▶ _PROBLEM_
Skipping each picture, output the entries exactly as they stand below.
··· INFORMATION SHOWN ···
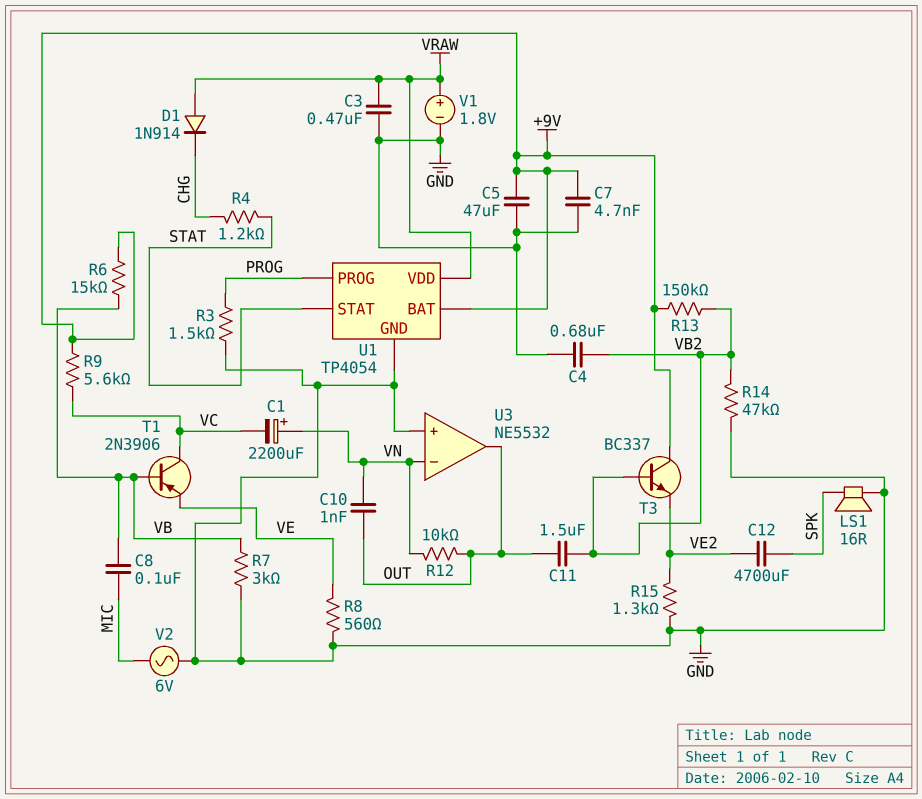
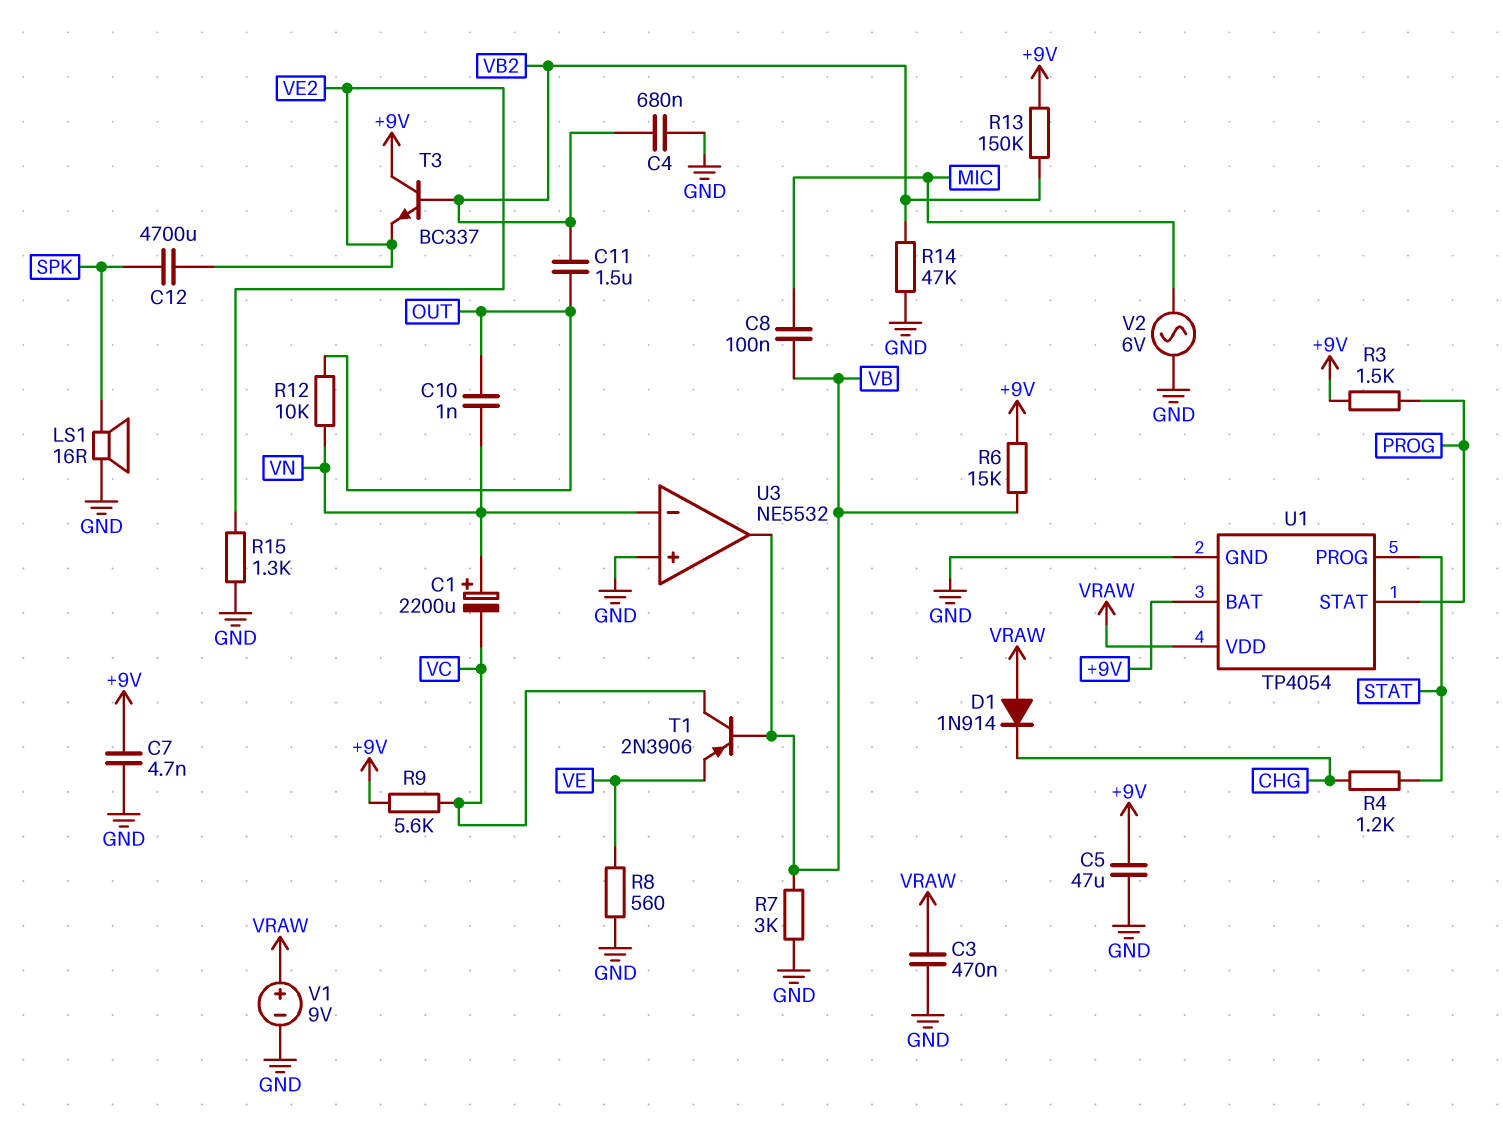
R3: 1.5k (GND, PROG) -> 1.5k (+9V, PROG)
U1 pin PROG: PROG -> STAT
U1 pin STAT: STAT -> PROG
U3 pin out: OUT -> VB
V1: 1.8V (plus VRAW, minus GND) -> 9V (plus VRAW, minus GND)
···
▶ _COMPLETED EXERCISE_
R3: 1.5k (GND, PROG) -> 1.5k (+9V, PROG)
U1 pin PROG: PROG -> STAT
U1 pin STAT: STAT -> PROG
U3 pin out: OUT -> VB
V1: 1.8V (plus VRAW, minus GND) -> 9V (plus VRAW, minus GND)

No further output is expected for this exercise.